Source records —
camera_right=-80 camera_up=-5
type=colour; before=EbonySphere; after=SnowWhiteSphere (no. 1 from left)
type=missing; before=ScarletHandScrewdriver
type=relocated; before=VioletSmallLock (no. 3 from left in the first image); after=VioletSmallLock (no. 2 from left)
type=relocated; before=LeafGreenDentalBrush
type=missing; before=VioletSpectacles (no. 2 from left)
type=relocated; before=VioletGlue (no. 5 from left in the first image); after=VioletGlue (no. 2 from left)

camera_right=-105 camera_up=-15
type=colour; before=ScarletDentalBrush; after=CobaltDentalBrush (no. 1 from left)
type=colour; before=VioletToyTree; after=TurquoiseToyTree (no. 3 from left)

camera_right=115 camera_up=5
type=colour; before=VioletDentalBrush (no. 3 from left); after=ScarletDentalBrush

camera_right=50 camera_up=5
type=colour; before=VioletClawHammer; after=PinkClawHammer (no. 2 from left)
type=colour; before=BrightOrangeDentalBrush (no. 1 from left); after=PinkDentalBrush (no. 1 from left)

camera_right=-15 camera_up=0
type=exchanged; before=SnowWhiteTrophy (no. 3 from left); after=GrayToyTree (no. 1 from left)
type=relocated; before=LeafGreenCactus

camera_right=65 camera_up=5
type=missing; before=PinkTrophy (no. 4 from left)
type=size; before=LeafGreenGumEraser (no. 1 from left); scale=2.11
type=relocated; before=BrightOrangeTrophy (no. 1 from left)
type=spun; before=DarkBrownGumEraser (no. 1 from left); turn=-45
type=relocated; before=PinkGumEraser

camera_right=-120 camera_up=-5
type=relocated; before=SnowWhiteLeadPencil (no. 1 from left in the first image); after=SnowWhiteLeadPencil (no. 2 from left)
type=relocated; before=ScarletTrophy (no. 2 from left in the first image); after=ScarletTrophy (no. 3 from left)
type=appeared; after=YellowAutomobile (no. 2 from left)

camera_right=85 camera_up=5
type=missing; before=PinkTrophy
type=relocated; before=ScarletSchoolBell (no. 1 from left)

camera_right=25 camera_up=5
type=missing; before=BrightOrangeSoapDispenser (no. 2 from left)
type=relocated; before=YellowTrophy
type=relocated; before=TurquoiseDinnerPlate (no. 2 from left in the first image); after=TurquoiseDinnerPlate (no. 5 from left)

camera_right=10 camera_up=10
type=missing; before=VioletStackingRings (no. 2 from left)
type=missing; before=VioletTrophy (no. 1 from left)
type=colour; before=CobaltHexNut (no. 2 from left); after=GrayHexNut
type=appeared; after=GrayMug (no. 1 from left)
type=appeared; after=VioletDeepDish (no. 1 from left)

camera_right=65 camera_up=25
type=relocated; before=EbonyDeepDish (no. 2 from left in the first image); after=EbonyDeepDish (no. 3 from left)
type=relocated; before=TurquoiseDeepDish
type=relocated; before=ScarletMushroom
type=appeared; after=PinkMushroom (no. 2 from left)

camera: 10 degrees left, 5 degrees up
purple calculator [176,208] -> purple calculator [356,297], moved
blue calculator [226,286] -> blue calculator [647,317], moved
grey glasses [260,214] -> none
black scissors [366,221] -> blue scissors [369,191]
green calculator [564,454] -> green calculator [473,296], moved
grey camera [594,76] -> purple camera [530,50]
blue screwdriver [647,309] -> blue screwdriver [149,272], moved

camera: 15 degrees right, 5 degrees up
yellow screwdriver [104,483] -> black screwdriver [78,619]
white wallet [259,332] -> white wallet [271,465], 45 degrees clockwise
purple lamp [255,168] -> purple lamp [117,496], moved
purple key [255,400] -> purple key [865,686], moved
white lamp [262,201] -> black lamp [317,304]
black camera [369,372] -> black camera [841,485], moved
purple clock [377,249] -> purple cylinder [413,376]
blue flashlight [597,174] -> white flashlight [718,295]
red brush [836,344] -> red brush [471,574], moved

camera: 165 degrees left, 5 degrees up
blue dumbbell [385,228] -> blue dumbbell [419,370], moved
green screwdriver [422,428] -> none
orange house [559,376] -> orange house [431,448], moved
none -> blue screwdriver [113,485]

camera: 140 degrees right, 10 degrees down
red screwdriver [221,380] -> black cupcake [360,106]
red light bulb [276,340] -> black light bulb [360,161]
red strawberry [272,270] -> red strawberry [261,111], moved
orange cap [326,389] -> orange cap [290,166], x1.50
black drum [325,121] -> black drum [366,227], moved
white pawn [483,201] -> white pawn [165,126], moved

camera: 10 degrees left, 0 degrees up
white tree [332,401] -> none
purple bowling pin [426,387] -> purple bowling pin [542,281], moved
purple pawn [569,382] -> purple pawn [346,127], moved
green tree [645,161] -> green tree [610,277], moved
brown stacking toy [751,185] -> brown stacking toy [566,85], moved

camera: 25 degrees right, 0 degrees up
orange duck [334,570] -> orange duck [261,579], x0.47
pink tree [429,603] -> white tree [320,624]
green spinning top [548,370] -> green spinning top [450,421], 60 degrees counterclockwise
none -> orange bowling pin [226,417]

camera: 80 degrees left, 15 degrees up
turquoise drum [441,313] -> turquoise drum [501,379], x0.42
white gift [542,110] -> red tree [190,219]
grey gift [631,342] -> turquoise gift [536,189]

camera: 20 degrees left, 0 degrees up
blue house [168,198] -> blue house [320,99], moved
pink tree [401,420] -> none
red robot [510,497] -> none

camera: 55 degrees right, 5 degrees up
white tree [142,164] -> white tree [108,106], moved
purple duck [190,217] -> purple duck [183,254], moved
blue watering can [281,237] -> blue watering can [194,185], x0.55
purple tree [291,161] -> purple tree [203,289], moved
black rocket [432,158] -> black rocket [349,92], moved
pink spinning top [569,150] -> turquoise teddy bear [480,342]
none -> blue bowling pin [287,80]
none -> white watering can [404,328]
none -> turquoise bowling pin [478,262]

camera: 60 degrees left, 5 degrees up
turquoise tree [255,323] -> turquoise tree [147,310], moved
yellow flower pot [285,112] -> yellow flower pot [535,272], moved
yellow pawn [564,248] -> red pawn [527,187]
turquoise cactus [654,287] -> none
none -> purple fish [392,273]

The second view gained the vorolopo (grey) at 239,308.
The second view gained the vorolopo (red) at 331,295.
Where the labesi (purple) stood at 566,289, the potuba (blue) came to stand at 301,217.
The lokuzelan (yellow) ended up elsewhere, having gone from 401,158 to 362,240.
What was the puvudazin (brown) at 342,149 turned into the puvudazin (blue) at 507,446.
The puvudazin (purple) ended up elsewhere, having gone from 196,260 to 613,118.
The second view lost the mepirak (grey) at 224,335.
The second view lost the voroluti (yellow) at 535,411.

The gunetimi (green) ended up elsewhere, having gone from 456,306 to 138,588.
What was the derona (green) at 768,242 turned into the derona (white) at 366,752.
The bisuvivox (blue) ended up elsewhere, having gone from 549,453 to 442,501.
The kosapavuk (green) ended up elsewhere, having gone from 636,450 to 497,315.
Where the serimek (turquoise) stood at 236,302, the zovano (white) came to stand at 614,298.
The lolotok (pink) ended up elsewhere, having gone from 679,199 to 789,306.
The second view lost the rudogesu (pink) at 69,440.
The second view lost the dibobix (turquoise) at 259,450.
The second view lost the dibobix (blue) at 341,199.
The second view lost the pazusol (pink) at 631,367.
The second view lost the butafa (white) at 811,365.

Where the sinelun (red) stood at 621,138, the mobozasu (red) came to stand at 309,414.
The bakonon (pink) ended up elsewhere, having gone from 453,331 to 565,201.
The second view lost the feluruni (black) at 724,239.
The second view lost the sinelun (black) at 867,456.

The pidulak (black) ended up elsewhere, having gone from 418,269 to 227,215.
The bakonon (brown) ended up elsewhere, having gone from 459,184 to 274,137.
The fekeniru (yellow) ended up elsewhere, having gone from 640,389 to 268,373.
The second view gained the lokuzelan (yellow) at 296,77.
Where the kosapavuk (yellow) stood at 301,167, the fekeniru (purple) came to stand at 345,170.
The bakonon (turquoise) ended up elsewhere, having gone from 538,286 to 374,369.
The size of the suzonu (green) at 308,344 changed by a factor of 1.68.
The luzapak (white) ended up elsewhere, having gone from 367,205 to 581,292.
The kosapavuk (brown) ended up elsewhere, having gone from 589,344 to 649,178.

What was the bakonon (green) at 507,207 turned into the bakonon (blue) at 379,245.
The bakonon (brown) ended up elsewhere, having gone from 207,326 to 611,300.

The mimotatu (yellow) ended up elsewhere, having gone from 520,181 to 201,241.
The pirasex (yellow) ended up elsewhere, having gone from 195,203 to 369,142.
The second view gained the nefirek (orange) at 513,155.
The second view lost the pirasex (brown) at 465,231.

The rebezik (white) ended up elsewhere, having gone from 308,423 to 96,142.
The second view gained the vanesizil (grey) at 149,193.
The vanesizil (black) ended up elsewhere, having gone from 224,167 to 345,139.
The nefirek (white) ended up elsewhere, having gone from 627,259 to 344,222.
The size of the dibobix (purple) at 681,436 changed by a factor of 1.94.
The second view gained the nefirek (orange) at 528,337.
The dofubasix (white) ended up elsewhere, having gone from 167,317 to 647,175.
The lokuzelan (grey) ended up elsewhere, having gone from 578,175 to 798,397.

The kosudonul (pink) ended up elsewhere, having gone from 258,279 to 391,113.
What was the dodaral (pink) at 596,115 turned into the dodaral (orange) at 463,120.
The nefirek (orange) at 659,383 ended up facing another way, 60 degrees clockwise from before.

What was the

The problem — Find the line with "type=relocated; before=LeafGreenDentalBrush" in the entries above. Retype it and each line after it, exactly, through the line with "type=missing; before=VioletSpectacles (no.", and stop there.

Written reply —
type=relocated; before=LeafGreenDentalBrush
type=missing; before=VioletSpectacles (no. 2 from left)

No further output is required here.